Scene comparison data:

>>>

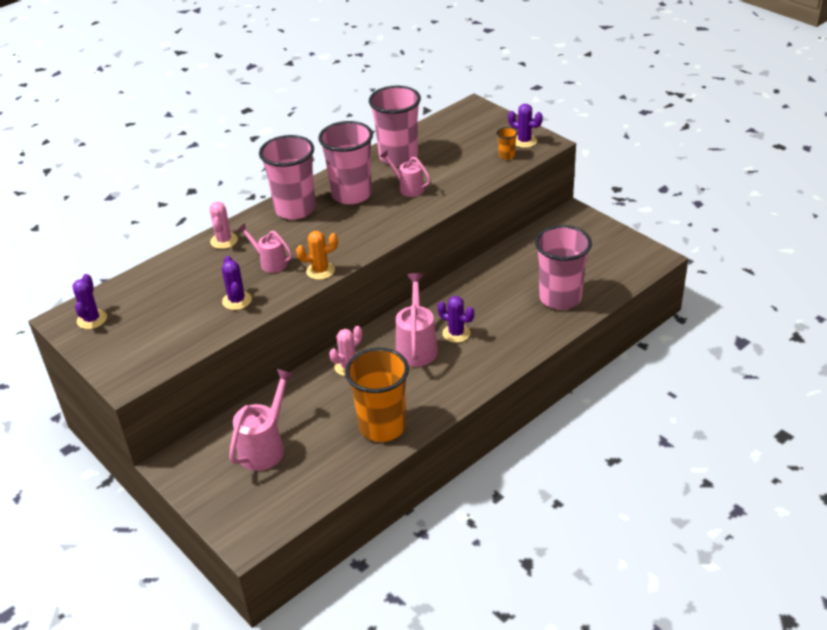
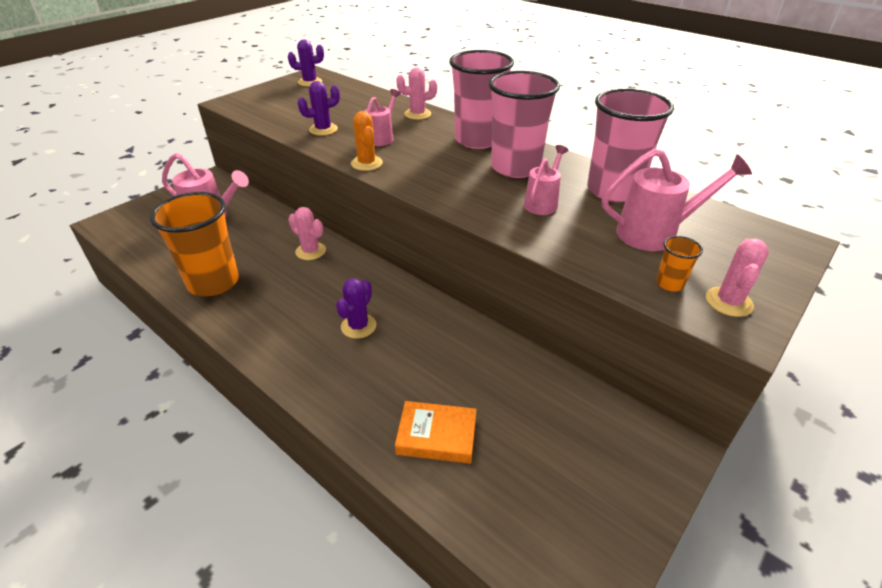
camera: 80 degrees right, 0 degrees up
pink watering can [396,273,438,367] -> pink watering can moved to [602,148,752,251]
purple cactus [508,104,543,148] -> pink cactus [706,239,769,317]
pink cup [535,225,592,310] -> orange book [395,401,477,464]

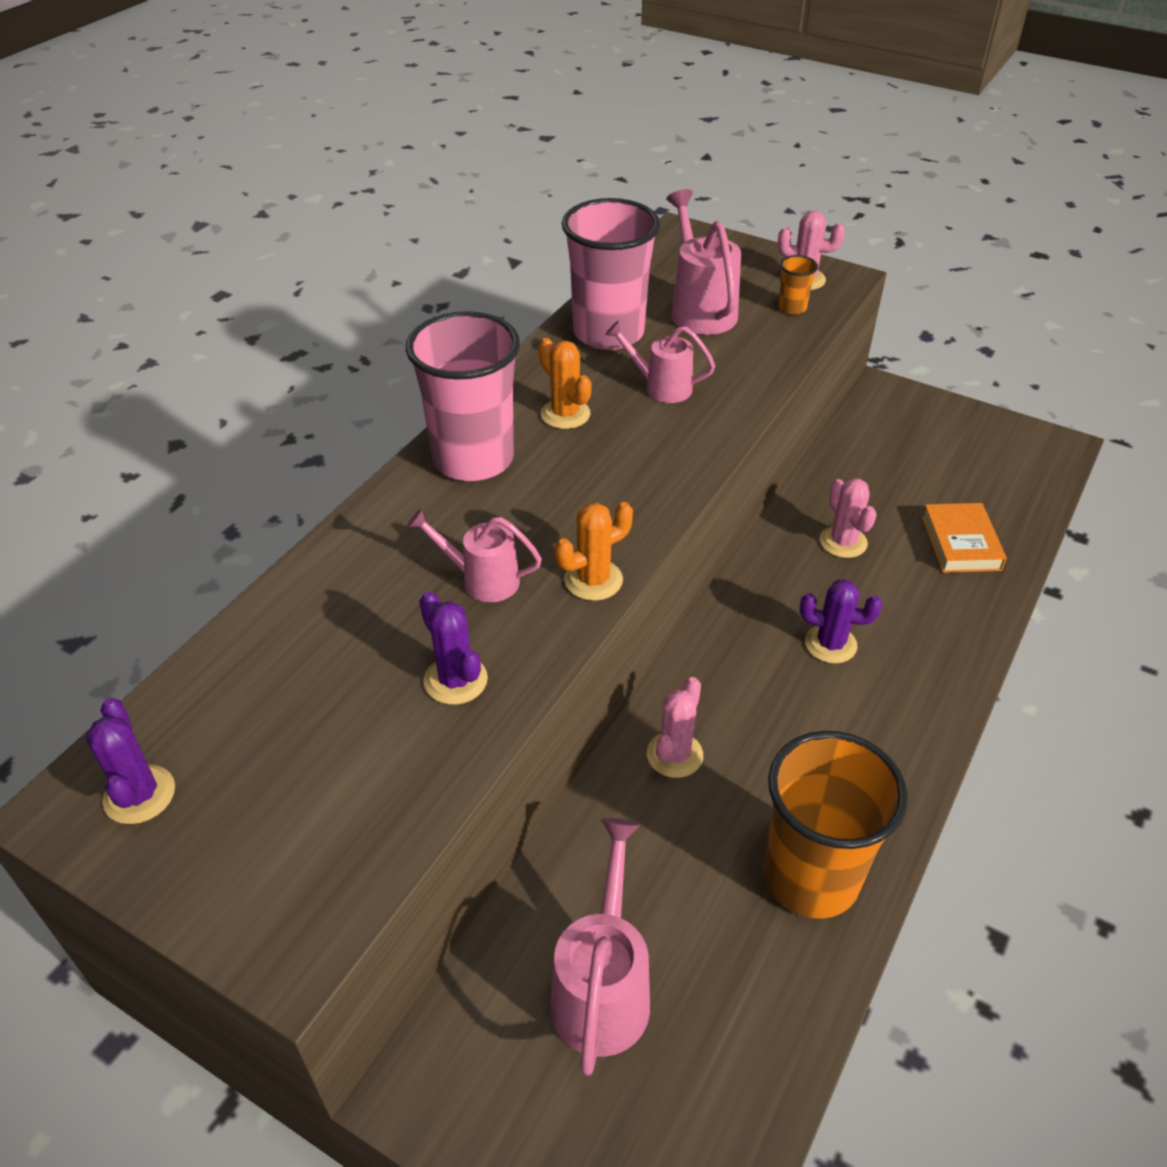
camera: 100 degrees left, 5 degrees up
pink cactus [396,67,437,120] -> pink cactus moved to [820,478,877,558]
pink cup [488,71,560,178] -> orange cactus [539,338,592,429]

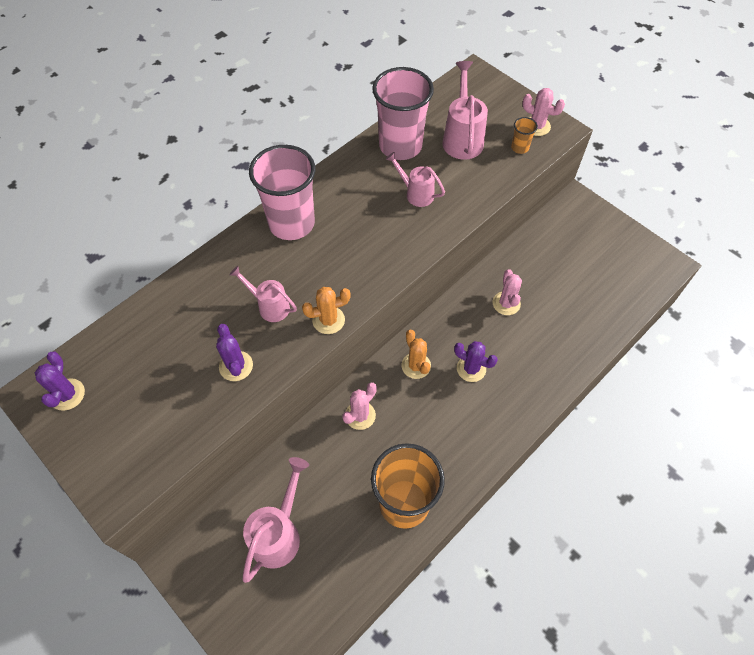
camera: 15 degrees right, 15 degrees up
orange cactus [539,338,592,429] -> orange cactus moved to [402,330,431,379]
orange book [922,503,1007,573] -> none

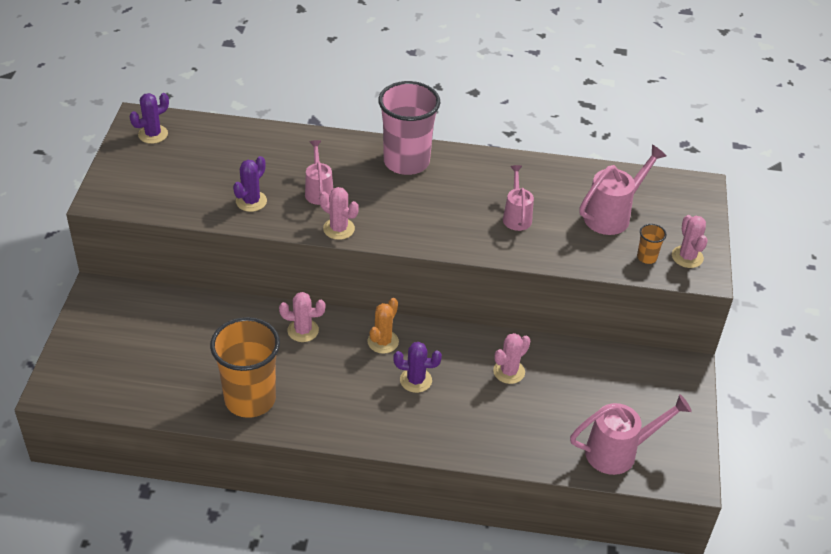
camera: 50 degrees right, 15 degrees down
pink watering can [243,457,309,583] -> pink watering can moved to [570,394,692,475]
orange cactus [302,287,351,334] -> pink cactus [319,187,359,240]
pink cup [372,67,434,160] -> none
purple cactus [454,341,498,382] -> purple cactus turned 75 degrees counterclockwise [393,342,442,393]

<<<

» **What is being asked**
No pictures belong in the output. It should reproduce exactly the lines from the one containing "pink cup [488,71,560,178]" through the end of the data, both ends included.

» **Response box**
pink cup [488,71,560,178] -> orange cactus [539,338,592,429]

camera: 15 degrees right, 15 degrees up
orange cactus [539,338,592,429] -> orange cactus moved to [402,330,431,379]
orange book [922,503,1007,573] -> none

camera: 50 degrees right, 15 degrees down
pink watering can [243,457,309,583] -> pink watering can moved to [570,394,692,475]
orange cactus [302,287,351,334] -> pink cactus [319,187,359,240]
pink cup [372,67,434,160] -> none
purple cactus [454,341,498,382] -> purple cactus turned 75 degrees counterclockwise [393,342,442,393]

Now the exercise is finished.